Work instructions: Pictures aside, each record should be reproduced exactly.

Listed entries:

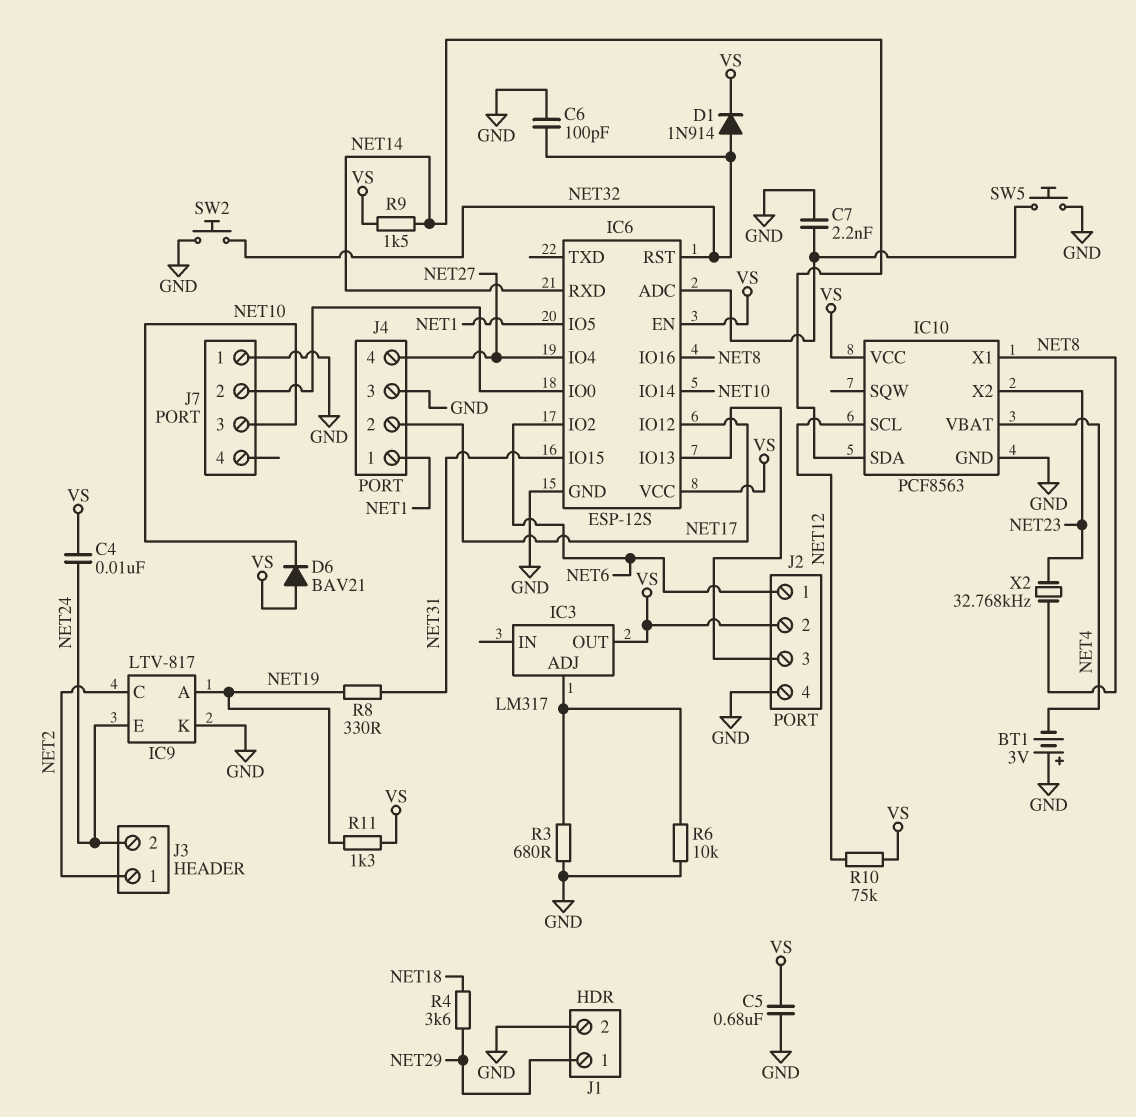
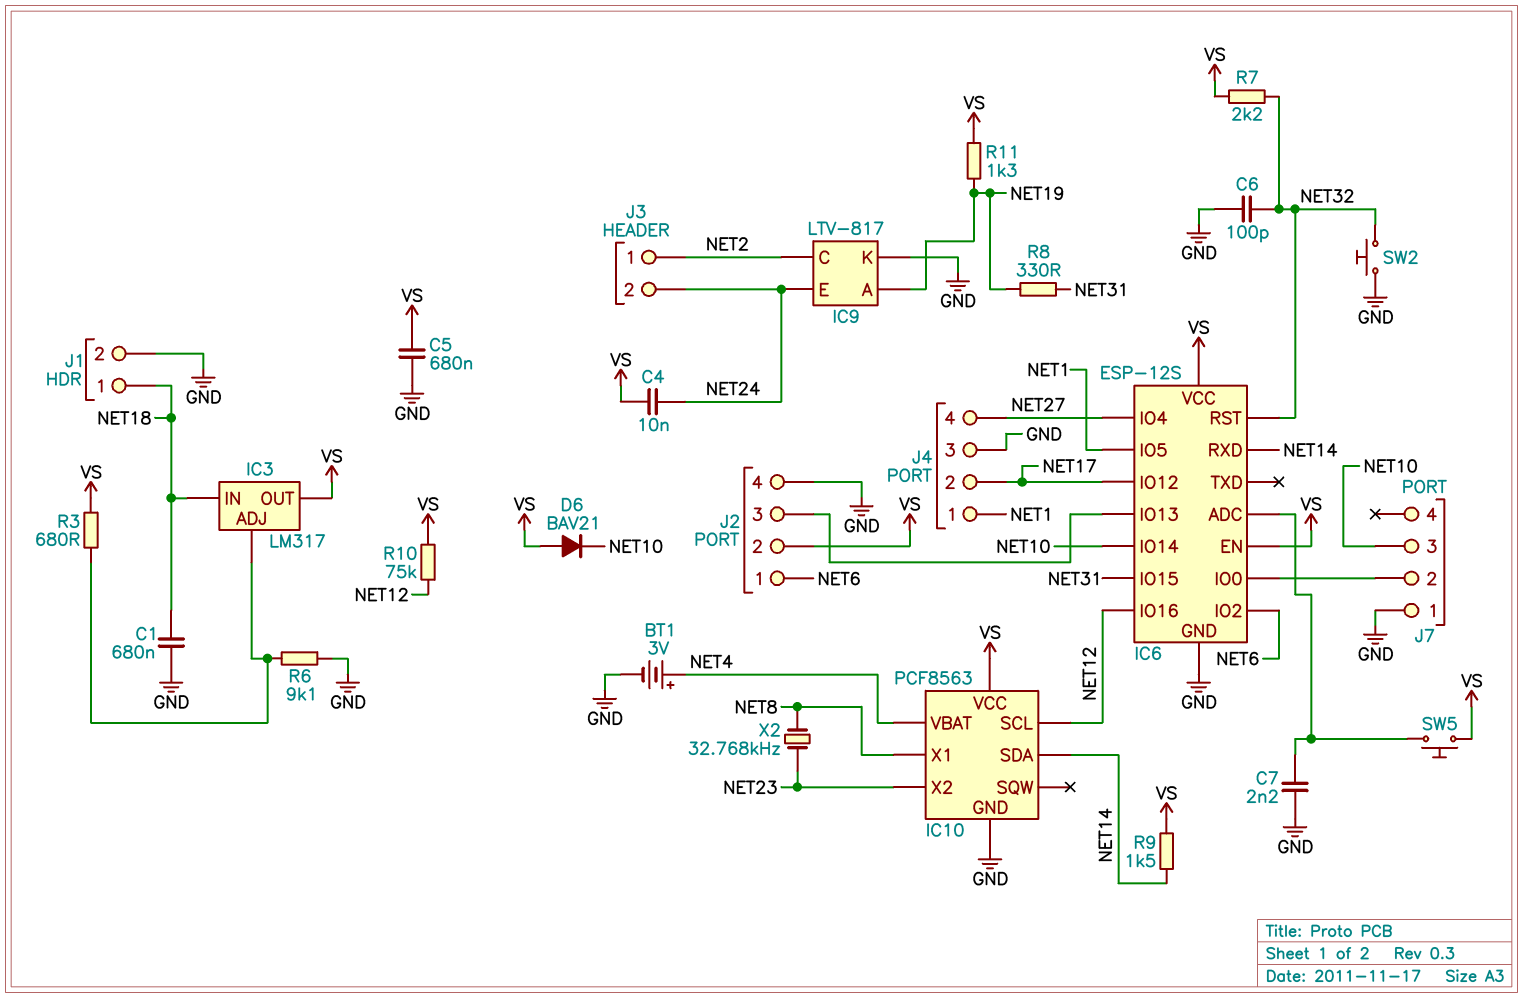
BT1: 3V (plus GND, minus NET4) -> 3V (plus NET4, minus GND)
C1: none -> 680nF (GND, NET18)
D1: diode 1N914 (A NET32, K VS) -> none
IC3 pin IN: none -> NET18
IC6 pin IO16: NET8 -> NET12
J1 pin 1: NET29 -> NET18
R3: 680 (GND, IC3/ADJ) -> 680 (IC3/ADJ, VS)
R4: 3.6k (NET18, NET29) -> none
R6: 10k (GND, IC3/ADJ) -> 9.1k (GND, IC3/ADJ)
R7: none -> 2.2k (NET32, VS)
SW5: button (GND, IC6/ADC) -> button (IC6/ADC, VS)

Finished task:
BT1: 3V (plus GND, minus NET4) -> 3V (plus NET4, minus GND)
C1: none -> 680nF (GND, NET18)
D1: diode 1N914 (A NET32, K VS) -> none
IC3 pin IN: none -> NET18
IC6 pin IO16: NET8 -> NET12
J1 pin 1: NET29 -> NET18
R3: 680 (GND, IC3/ADJ) -> 680 (IC3/ADJ, VS)
R4: 3.6k (NET18, NET29) -> none
R6: 10k (GND, IC3/ADJ) -> 9.1k (GND, IC3/ADJ)
R7: none -> 2.2k (NET32, VS)
SW5: button (GND, IC6/ADC) -> button (IC6/ADC, VS)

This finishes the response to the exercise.